#### [What is needed]
Excluding pictures, retype exactly the lines from the one with "type=turned; before=robot/turquoise; pos1=219,191,320,329;" through the end of the records that follow.

===

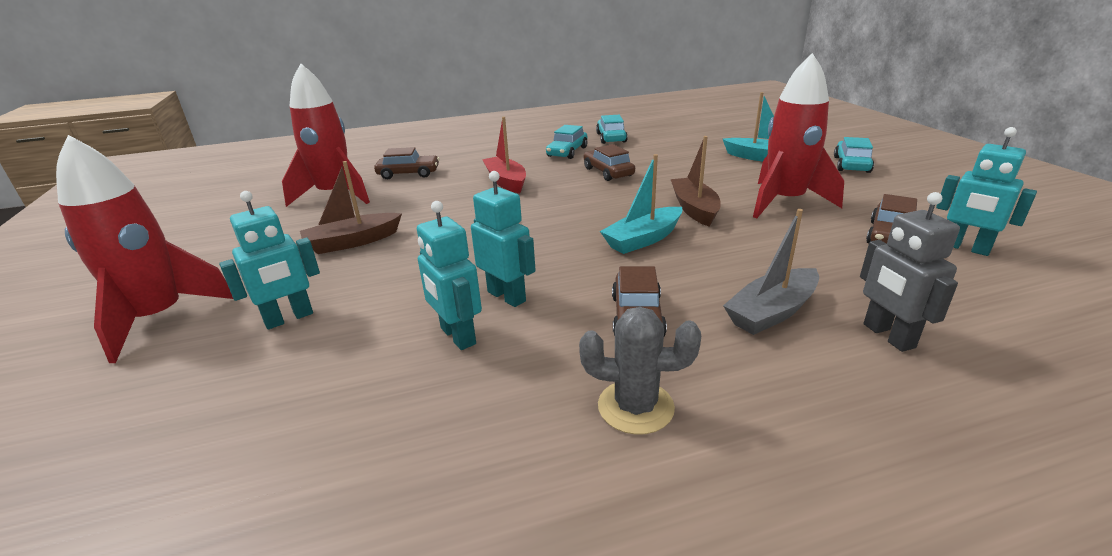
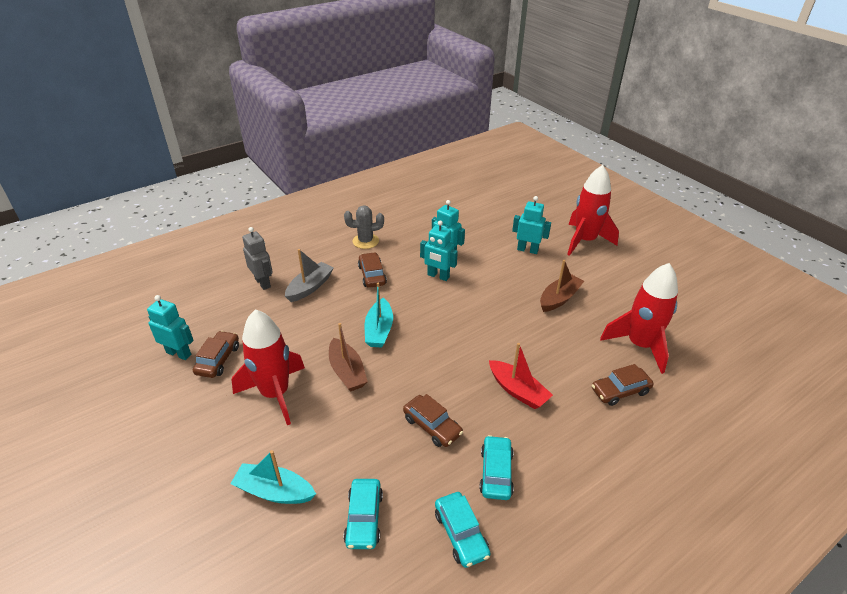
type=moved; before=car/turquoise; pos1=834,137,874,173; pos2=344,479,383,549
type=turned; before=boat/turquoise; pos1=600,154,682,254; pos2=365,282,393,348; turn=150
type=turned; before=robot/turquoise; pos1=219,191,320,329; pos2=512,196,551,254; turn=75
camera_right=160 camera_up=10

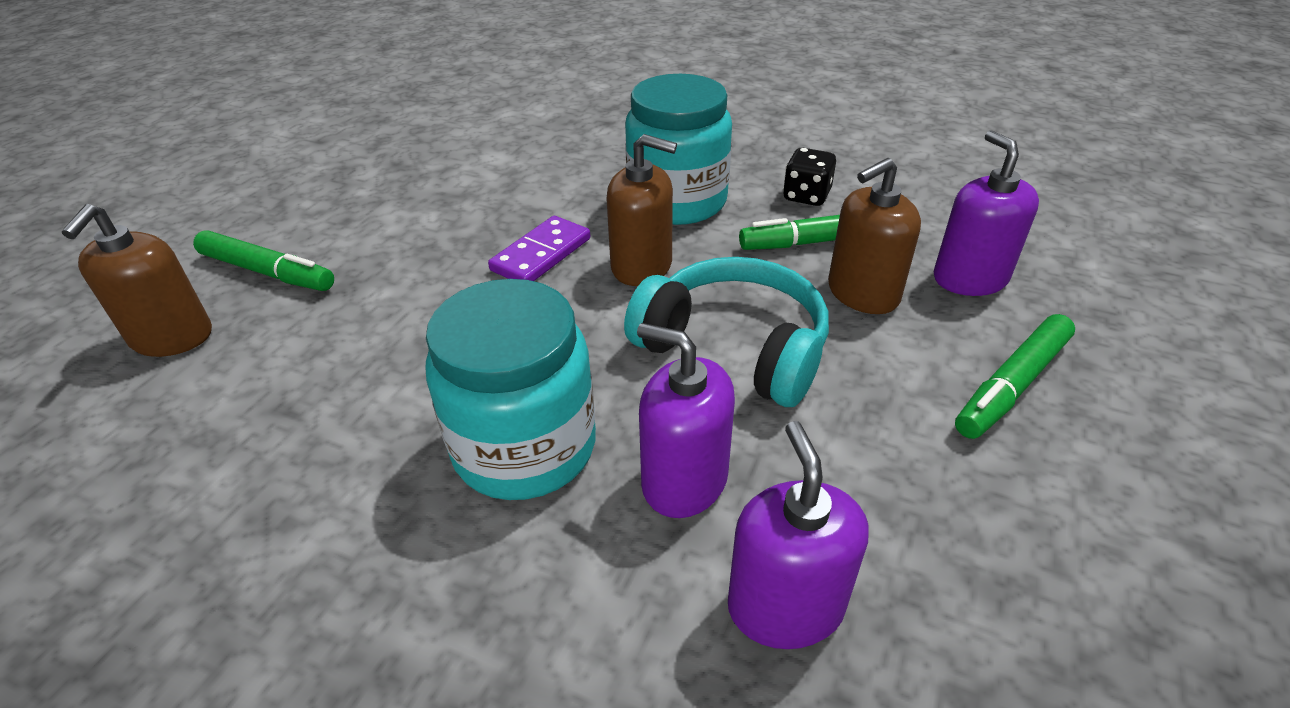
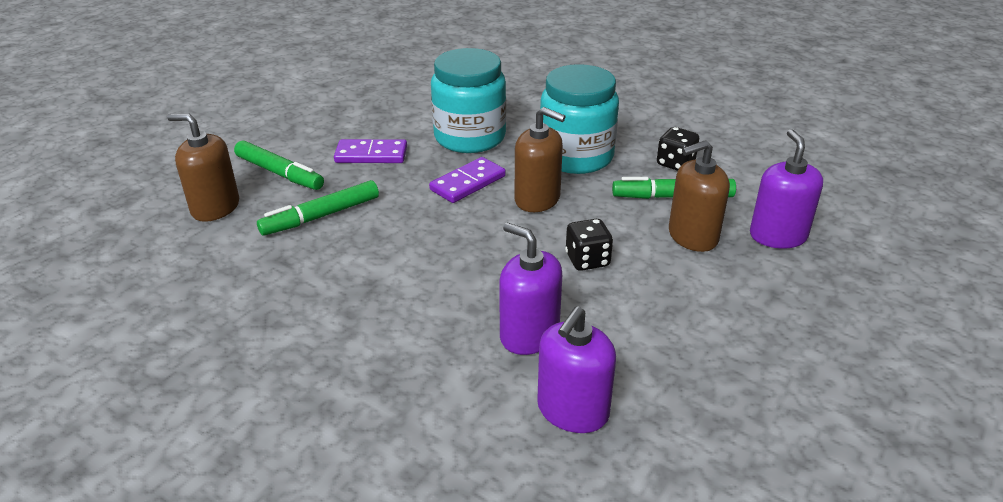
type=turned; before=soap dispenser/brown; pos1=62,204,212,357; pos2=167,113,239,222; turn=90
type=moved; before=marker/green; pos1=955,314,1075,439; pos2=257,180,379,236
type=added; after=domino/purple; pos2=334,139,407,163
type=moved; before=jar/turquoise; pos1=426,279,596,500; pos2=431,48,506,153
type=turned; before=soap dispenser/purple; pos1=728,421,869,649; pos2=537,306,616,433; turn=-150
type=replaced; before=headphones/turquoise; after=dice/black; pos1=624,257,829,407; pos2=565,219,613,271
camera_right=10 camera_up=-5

===

#### [Response]
type=turned; before=robot/turquoise; pos1=219,191,320,329; pos2=512,196,551,254; turn=75
camera_right=160 camera_up=10

type=turned; before=soap dispenser/brown; pos1=62,204,212,357; pos2=167,113,239,222; turn=90
type=moved; before=marker/green; pos1=955,314,1075,439; pos2=257,180,379,236
type=added; after=domino/purple; pos2=334,139,407,163
type=moved; before=jar/turquoise; pos1=426,279,596,500; pos2=431,48,506,153
type=turned; before=soap dispenser/purple; pos1=728,421,869,649; pos2=537,306,616,433; turn=-150
type=replaced; before=headphones/turquoise; after=dice/black; pos1=624,257,829,407; pos2=565,219,613,271
camera_right=10 camera_up=-5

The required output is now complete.